- [INPUT]
----------
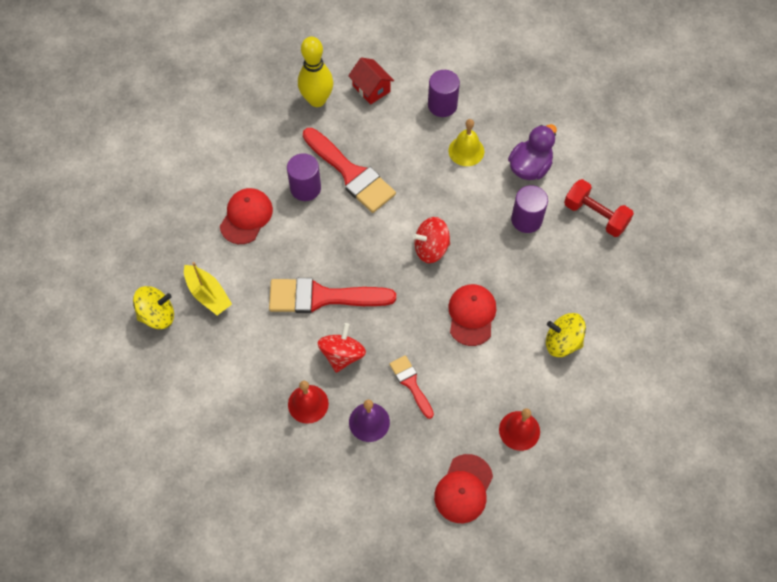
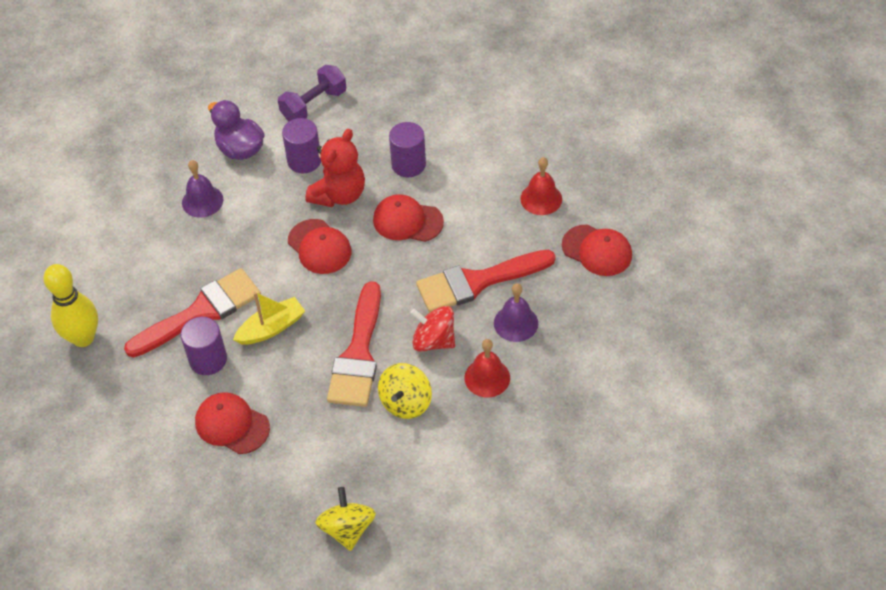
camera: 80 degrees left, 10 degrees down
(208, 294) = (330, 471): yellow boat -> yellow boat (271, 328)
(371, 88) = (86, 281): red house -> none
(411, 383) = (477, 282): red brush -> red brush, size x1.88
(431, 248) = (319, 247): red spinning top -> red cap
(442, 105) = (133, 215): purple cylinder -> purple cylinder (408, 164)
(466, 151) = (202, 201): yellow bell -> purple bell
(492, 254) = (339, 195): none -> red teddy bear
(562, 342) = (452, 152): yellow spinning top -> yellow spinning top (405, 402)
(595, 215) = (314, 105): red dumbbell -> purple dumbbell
----------
- [WHAT YOU NEED TO DO]
Isolate each line of the listing above that includes "spinning". Copy it.

- [SOLUTION TO THE PROBLEM]
(431, 248) = (319, 247): red spinning top -> red cap
(562, 342) = (452, 152): yellow spinning top -> yellow spinning top (405, 402)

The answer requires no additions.